Omit the pictures found among the records and print everything else exactly as it stands.

+--

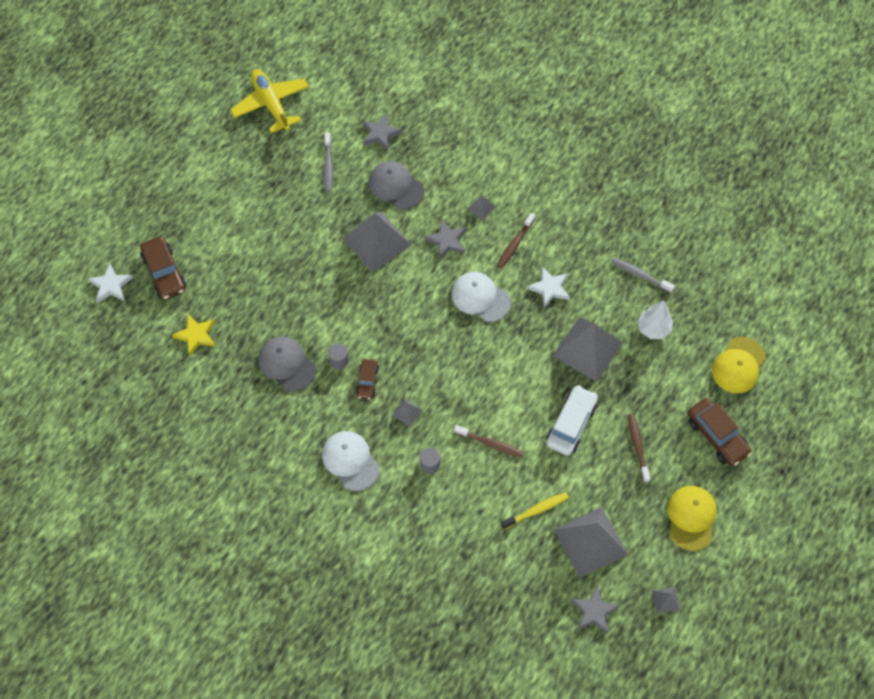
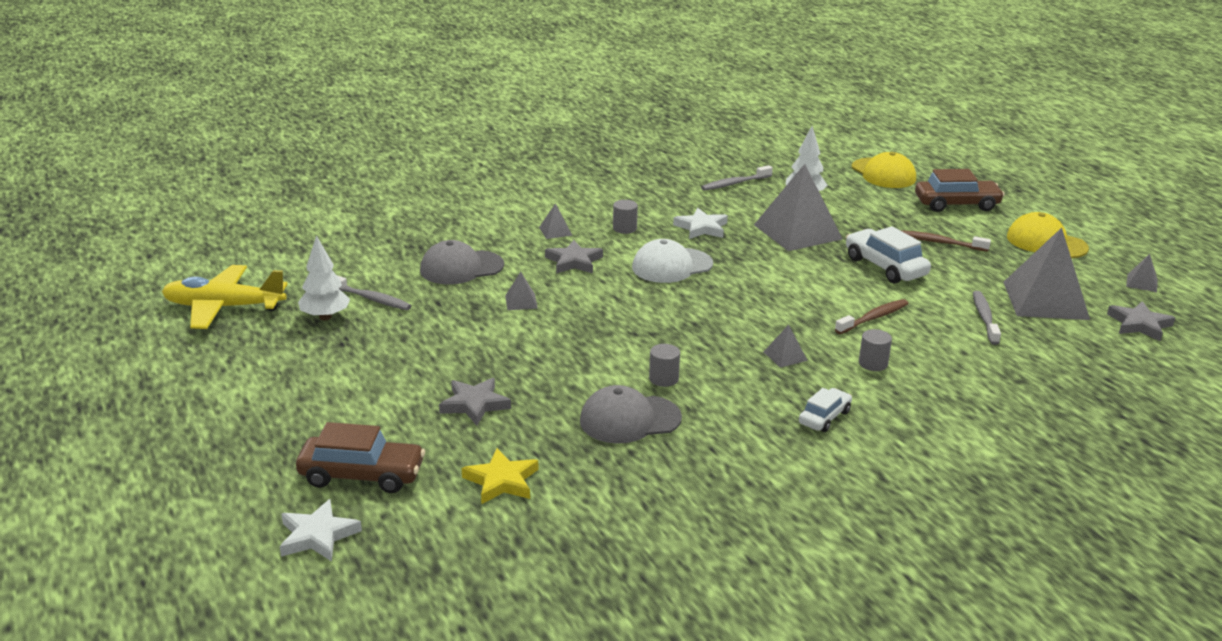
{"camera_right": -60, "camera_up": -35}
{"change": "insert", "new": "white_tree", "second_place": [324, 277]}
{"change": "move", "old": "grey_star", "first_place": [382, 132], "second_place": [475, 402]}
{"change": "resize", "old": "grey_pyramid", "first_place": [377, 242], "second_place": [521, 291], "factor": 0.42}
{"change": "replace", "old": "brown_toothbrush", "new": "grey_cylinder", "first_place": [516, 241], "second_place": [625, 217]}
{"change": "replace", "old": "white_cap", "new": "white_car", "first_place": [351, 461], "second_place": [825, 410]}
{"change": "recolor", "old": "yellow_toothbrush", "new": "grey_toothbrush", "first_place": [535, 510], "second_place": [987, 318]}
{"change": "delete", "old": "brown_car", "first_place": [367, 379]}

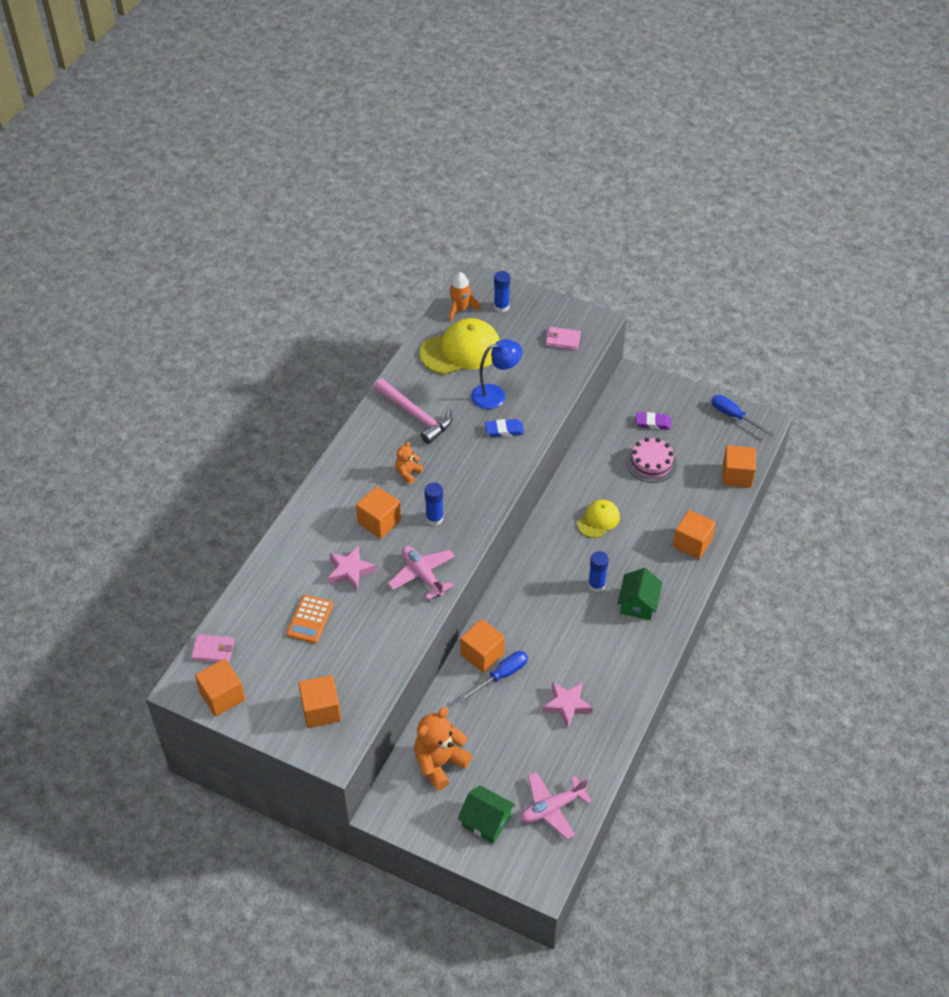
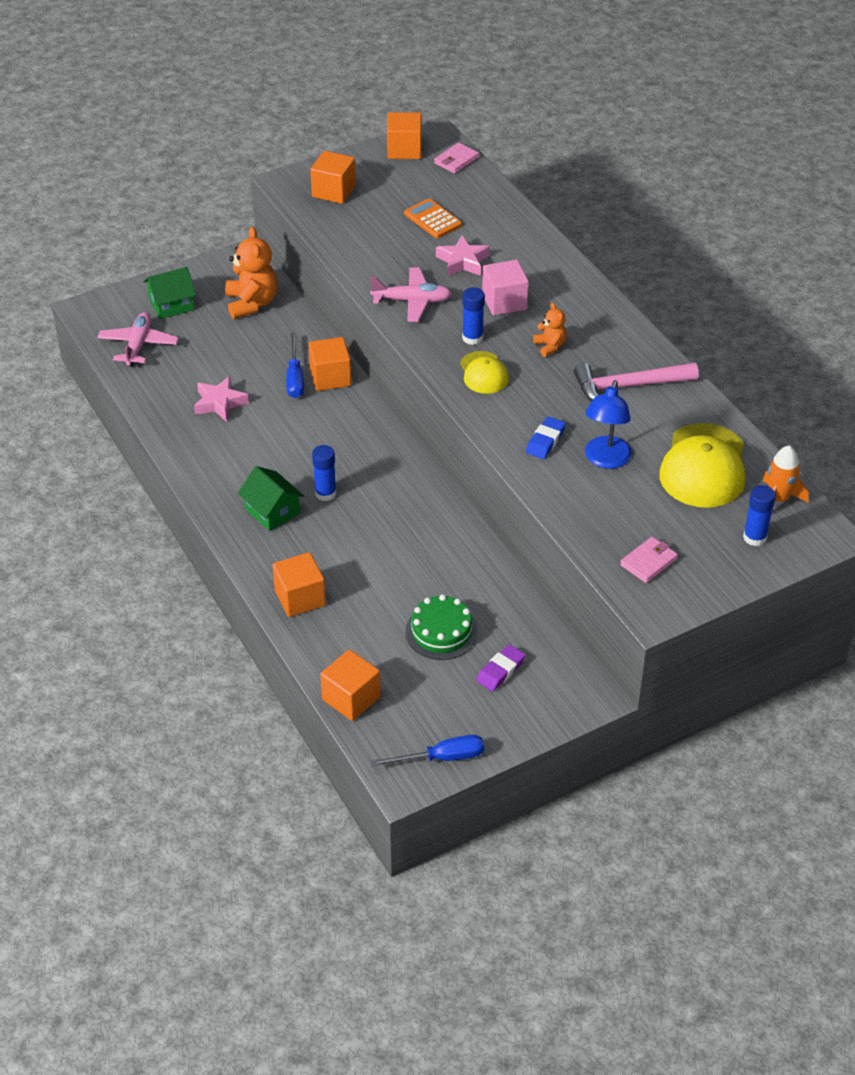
{"camera_right": 125, "camera_up": -5}
{"change": "recolor", "old": "pink_cake", "new": "green_cake", "first_place": [651, 460], "second_place": [441, 627]}
{"change": "move", "old": "yellow_cap", "first_place": [598, 519], "second_place": [484, 372]}
{"change": "recolor", "old": "orange_cube", "new": "pink_cube", "first_place": [378, 512], "second_place": [505, 288]}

+--

__EXPECTED ANSWER__
{"camera_right": -60, "camera_up": -35}
{"change": "insert", "new": "white_tree", "second_place": [324, 277]}
{"change": "move", "old": "grey_star", "first_place": [382, 132], "second_place": [475, 402]}
{"change": "resize", "old": "grey_pyramid", "first_place": [377, 242], "second_place": [521, 291], "factor": 0.42}
{"change": "replace", "old": "brown_toothbrush", "new": "grey_cylinder", "first_place": [516, 241], "second_place": [625, 217]}
{"change": "replace", "old": "white_cap", "new": "white_car", "first_place": [351, 461], "second_place": [825, 410]}
{"change": "recolor", "old": "yellow_toothbrush", "new": "grey_toothbrush", "first_place": [535, 510], "second_place": [987, 318]}
{"change": "delete", "old": "brown_car", "first_place": [367, 379]}

{"camera_right": 125, "camera_up": -5}
{"change": "recolor", "old": "pink_cake", "new": "green_cake", "first_place": [651, 460], "second_place": [441, 627]}
{"change": "move", "old": "yellow_cap", "first_place": [598, 519], "second_place": [484, 372]}
{"change": "recolor", "old": "orange_cube", "new": "pink_cube", "first_place": [378, 512], "second_place": [505, 288]}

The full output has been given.